* _What is being asked_
Gather each row below that contains the string "text" and copy it in full. Case counts, so uppercase and lowercase letters do not match each other.
··· Supplied data ···
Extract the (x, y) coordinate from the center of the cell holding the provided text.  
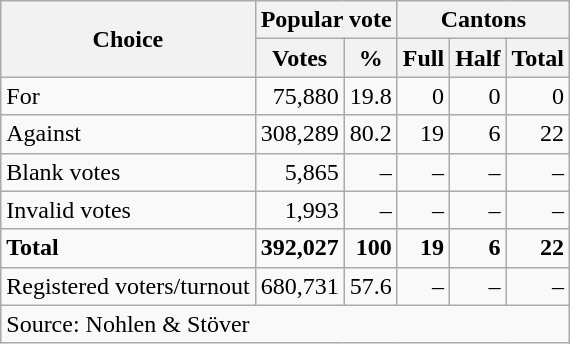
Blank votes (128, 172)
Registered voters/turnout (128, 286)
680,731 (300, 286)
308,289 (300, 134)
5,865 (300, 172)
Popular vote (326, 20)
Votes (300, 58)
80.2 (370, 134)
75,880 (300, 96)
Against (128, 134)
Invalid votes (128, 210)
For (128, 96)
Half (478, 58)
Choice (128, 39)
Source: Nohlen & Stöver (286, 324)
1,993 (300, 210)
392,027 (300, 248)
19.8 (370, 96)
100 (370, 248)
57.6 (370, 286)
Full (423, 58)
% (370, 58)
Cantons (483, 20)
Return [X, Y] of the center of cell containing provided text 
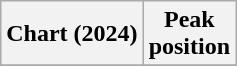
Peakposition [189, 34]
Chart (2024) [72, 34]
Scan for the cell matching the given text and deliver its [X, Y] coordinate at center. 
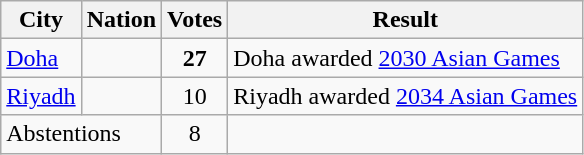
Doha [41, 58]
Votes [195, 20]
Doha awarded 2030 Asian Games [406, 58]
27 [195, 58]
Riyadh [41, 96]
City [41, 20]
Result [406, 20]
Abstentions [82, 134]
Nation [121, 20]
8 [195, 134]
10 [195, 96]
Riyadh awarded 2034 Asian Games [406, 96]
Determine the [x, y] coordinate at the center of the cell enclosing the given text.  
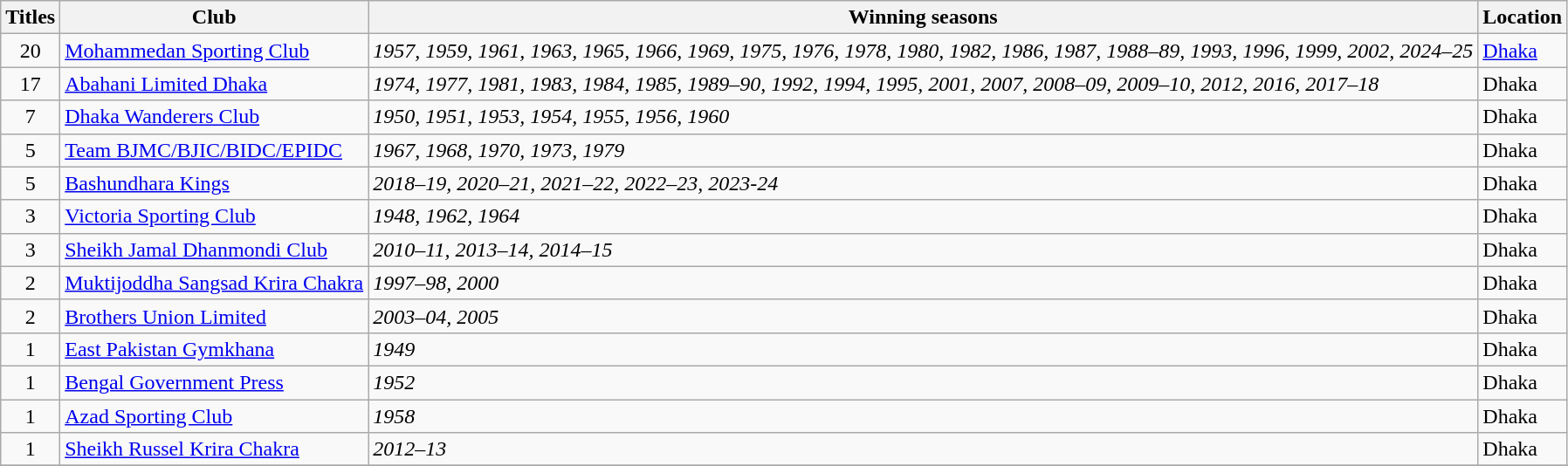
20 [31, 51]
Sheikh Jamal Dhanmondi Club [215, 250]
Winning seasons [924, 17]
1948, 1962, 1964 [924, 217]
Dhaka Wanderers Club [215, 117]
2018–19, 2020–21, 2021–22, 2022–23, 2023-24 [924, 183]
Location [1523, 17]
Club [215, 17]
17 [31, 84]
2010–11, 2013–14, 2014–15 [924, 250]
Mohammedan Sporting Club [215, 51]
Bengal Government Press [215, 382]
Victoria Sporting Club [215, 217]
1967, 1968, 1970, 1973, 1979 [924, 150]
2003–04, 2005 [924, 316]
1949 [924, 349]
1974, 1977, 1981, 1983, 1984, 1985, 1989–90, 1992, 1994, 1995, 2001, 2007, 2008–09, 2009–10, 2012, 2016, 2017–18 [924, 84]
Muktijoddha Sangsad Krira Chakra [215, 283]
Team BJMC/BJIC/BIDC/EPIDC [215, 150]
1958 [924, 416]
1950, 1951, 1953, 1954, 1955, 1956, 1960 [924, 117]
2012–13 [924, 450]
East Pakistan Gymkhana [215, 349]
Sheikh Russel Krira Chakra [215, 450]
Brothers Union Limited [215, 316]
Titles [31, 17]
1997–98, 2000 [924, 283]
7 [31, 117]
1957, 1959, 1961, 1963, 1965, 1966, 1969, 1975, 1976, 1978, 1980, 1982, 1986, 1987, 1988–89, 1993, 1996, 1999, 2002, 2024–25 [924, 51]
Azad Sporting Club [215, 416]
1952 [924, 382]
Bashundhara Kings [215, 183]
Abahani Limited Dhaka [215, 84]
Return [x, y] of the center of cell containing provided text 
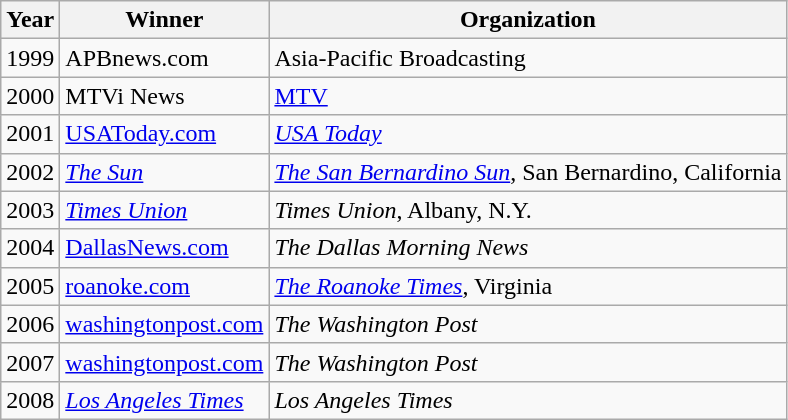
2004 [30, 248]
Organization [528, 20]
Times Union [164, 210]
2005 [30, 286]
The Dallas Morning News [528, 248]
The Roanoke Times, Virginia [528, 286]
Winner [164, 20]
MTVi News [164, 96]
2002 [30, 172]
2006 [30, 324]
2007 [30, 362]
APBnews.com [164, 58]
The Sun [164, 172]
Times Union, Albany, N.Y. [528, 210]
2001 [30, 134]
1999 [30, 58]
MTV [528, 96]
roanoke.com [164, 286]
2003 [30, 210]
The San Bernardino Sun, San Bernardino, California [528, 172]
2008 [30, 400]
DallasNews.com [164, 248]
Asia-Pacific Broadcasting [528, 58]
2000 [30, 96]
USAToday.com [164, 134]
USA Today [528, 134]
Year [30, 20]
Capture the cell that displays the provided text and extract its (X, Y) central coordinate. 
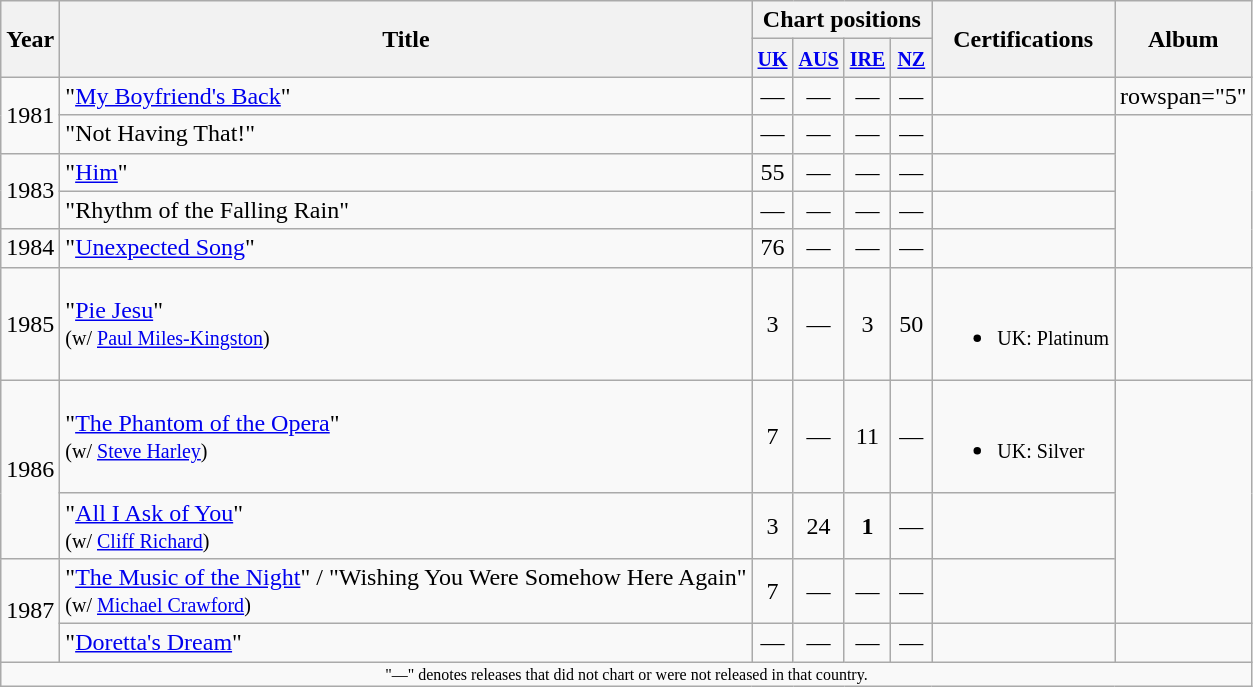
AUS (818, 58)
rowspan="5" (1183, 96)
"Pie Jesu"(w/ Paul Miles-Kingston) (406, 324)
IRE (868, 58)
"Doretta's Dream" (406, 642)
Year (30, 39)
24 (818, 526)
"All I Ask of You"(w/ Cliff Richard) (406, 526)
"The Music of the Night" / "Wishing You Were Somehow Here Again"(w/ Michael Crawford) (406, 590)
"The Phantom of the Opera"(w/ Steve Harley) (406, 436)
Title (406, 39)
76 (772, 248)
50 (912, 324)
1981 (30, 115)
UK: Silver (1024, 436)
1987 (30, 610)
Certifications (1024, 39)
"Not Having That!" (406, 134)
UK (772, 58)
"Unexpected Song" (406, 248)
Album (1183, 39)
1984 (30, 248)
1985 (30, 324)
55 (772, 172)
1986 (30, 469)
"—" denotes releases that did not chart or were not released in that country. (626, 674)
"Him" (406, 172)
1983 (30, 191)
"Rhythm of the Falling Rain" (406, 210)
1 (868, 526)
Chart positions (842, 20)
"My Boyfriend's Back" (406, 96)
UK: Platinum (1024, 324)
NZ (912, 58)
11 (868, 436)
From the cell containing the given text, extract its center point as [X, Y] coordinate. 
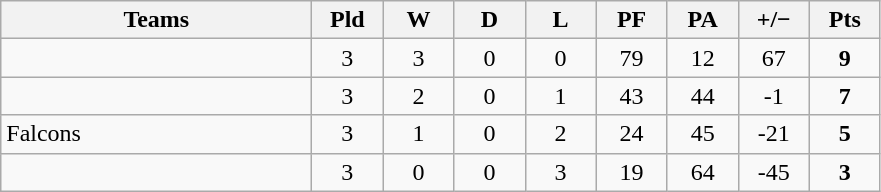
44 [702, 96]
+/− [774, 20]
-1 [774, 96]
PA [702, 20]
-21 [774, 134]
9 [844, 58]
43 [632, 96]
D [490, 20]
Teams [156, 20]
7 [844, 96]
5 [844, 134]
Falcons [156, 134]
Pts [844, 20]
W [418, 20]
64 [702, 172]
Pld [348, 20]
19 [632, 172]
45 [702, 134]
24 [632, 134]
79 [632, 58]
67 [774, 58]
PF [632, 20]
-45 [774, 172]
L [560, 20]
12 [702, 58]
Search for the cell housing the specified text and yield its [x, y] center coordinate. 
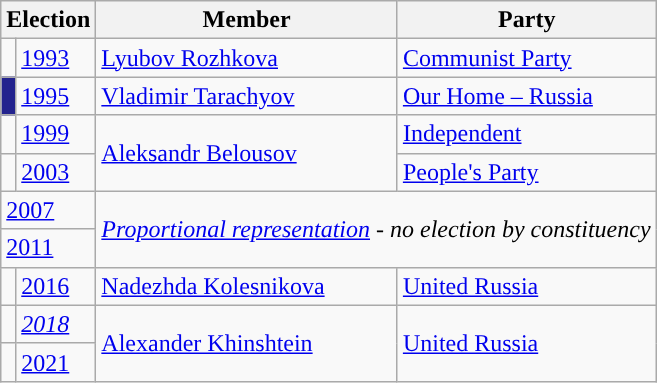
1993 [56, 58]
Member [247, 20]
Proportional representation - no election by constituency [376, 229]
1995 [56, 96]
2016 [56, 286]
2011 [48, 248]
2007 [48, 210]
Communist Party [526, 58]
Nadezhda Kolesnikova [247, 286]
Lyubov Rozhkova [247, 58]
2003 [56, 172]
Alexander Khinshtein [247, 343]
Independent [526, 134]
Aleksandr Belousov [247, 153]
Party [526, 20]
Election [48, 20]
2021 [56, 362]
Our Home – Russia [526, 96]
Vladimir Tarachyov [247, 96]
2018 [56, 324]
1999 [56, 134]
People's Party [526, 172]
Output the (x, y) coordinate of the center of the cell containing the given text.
···
* _Task answer_
Extract the (x, y) coordinate from the center of the cell holding the provided text.  
Return [X, Y] of the center of cell containing provided text 
Scan for the cell matching the given text and deliver its [X, Y] coordinate at center. 
Determine the [x, y] coordinate at the center of the cell enclosing the given text.  
Return [x, y] of the center of cell containing provided text 
Capture the cell that displays the provided text and extract its (X, Y) central coordinate. 
From the cell containing the given text, extract its center point as [X, Y] coordinate. 
Search for the cell housing the specified text and yield its [x, y] center coordinate. 
Output the (x, y) coordinate of the center of the cell containing the given text.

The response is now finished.